• EXTRACTED MATERIAL
-.-.-
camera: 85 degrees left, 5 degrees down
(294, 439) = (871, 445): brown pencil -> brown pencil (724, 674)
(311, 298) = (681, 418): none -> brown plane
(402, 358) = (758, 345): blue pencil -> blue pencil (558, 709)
-.-.-
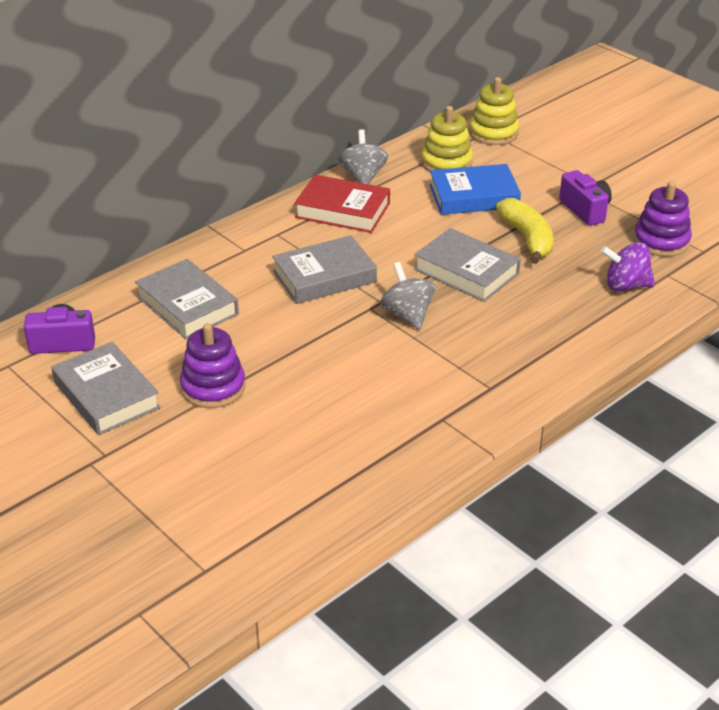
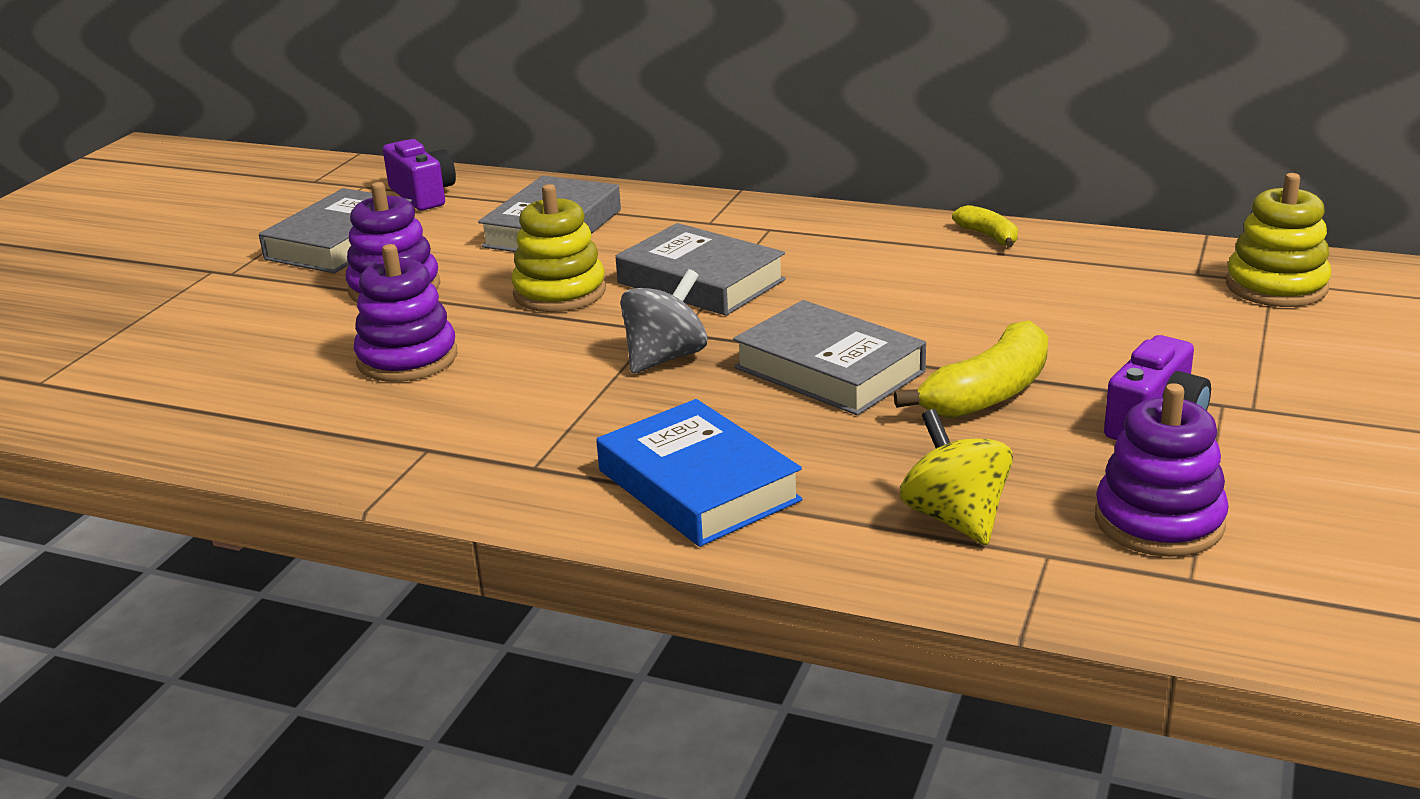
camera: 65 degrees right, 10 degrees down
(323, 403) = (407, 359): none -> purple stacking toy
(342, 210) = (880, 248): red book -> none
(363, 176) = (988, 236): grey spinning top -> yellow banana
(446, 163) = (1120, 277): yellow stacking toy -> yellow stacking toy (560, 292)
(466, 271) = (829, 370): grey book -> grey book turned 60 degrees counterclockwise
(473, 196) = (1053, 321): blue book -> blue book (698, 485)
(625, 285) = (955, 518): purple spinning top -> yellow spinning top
-.-.-
• EXERCISE PROMPT
Gather every line from the entries above where the word "none" appears, and copy them.

• ANSWER TO THIS PROBLEM
(311, 298) = (681, 418): none -> brown plane
(323, 403) = (407, 359): none -> purple stacking toy
(342, 210) = (880, 248): red book -> none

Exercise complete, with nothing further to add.